§ **Stored data**:
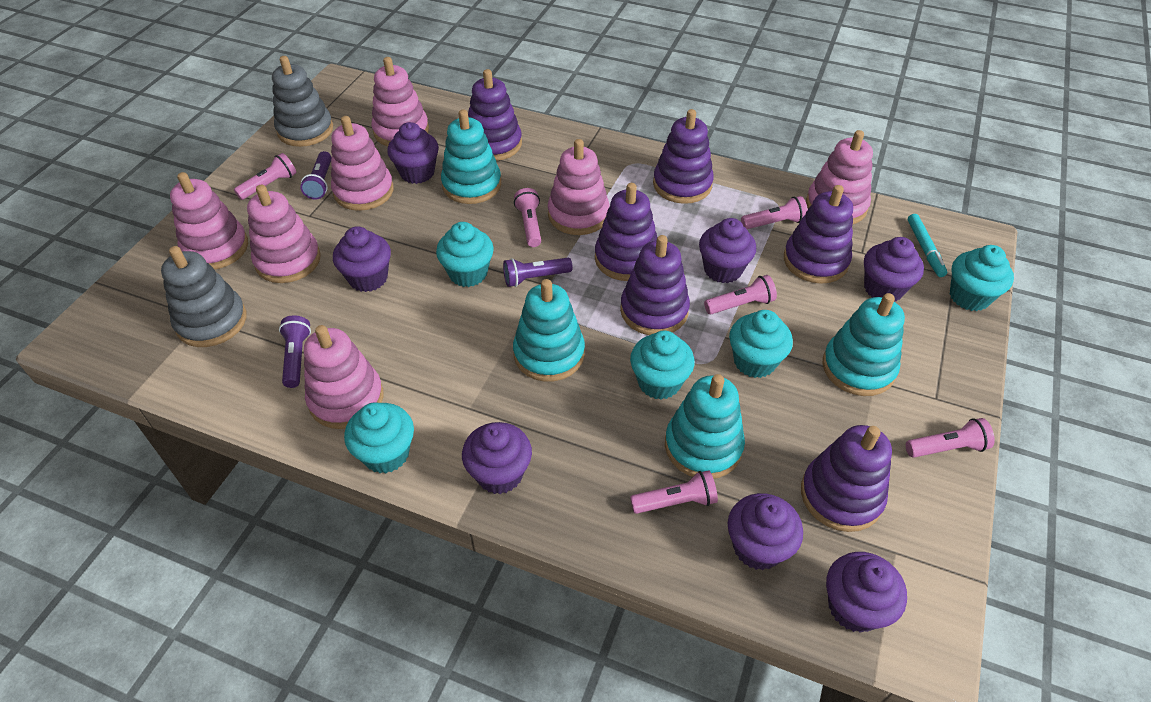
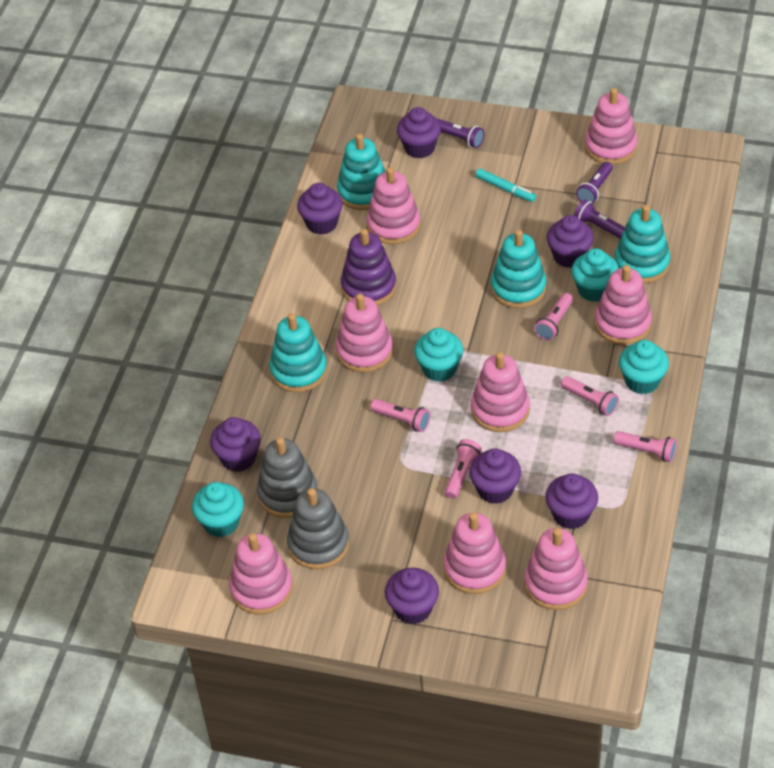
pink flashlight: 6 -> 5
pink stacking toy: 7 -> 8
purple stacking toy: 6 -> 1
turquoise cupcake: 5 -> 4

§ **What you have to do**:
Return, from the data above, each line in which the string "stacking" appears.

§ **Solution for this exercise**:
pink stacking toy: 7 -> 8
purple stacking toy: 6 -> 1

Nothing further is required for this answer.